***** DATA PROVIDED

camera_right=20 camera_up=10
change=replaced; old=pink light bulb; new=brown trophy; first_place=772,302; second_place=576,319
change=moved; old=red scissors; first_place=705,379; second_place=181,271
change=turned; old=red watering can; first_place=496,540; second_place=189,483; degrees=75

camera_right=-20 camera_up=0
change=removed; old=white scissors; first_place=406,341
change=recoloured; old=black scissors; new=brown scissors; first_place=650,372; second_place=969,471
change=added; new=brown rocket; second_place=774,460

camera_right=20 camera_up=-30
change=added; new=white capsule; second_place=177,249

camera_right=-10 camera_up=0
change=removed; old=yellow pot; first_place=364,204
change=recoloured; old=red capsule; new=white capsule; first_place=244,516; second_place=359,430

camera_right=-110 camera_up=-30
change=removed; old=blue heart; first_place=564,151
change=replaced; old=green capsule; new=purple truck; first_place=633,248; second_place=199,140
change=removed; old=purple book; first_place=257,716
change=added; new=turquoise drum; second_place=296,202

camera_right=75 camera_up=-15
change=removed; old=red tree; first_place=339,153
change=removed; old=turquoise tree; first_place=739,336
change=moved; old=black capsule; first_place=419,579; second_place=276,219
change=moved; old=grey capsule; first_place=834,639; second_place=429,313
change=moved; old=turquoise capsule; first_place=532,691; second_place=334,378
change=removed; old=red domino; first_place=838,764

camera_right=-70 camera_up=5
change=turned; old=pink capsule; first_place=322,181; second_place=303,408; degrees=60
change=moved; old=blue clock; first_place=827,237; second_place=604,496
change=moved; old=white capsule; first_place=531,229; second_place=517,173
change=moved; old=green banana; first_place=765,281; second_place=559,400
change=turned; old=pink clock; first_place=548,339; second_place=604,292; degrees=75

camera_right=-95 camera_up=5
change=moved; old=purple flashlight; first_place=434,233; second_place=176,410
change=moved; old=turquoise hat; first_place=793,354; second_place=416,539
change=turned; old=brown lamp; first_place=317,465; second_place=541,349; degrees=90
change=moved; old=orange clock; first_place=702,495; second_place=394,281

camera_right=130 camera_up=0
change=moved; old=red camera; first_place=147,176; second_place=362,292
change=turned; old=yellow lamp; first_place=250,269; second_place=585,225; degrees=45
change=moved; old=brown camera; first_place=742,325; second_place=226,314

**********

• _WORK INSTRUCTIONS_:
Return the full data above, line for line.

• _TASK OUTPUT_:
camera_right=20 camera_up=10
change=replaced; old=pink light bulb; new=brown trophy; first_place=772,302; second_place=576,319
change=moved; old=red scissors; first_place=705,379; second_place=181,271
change=turned; old=red watering can; first_place=496,540; second_place=189,483; degrees=75

camera_right=-20 camera_up=0
change=removed; old=white scissors; first_place=406,341
change=recoloured; old=black scissors; new=brown scissors; first_place=650,372; second_place=969,471
change=added; new=brown rocket; second_place=774,460

camera_right=20 camera_up=-30
change=added; new=white capsule; second_place=177,249

camera_right=-10 camera_up=0
change=removed; old=yellow pot; first_place=364,204
change=recoloured; old=red capsule; new=white capsule; first_place=244,516; second_place=359,430

camera_right=-110 camera_up=-30
change=removed; old=blue heart; first_place=564,151
change=replaced; old=green capsule; new=purple truck; first_place=633,248; second_place=199,140
change=removed; old=purple book; first_place=257,716
change=added; new=turquoise drum; second_place=296,202

camera_right=75 camera_up=-15
change=removed; old=red tree; first_place=339,153
change=removed; old=turquoise tree; first_place=739,336
change=moved; old=black capsule; first_place=419,579; second_place=276,219
change=moved; old=grey capsule; first_place=834,639; second_place=429,313
change=moved; old=turquoise capsule; first_place=532,691; second_place=334,378
change=removed; old=red domino; first_place=838,764

camera_right=-70 camera_up=5
change=turned; old=pink capsule; first_place=322,181; second_place=303,408; degrees=60
change=moved; old=blue clock; first_place=827,237; second_place=604,496
change=moved; old=white capsule; first_place=531,229; second_place=517,173
change=moved; old=green banana; first_place=765,281; second_place=559,400
change=turned; old=pink clock; first_place=548,339; second_place=604,292; degrees=75

camera_right=-95 camera_up=5
change=moved; old=purple flashlight; first_place=434,233; second_place=176,410
change=moved; old=turquoise hat; first_place=793,354; second_place=416,539
change=turned; old=brown lamp; first_place=317,465; second_place=541,349; degrees=90
change=moved; old=orange clock; first_place=702,495; second_place=394,281

camera_right=130 camera_up=0
change=moved; old=red camera; first_place=147,176; second_place=362,292
change=turned; old=yellow lamp; first_place=250,269; second_place=585,225; degrees=45
change=moved; old=brown camera; first_place=742,325; second_place=226,314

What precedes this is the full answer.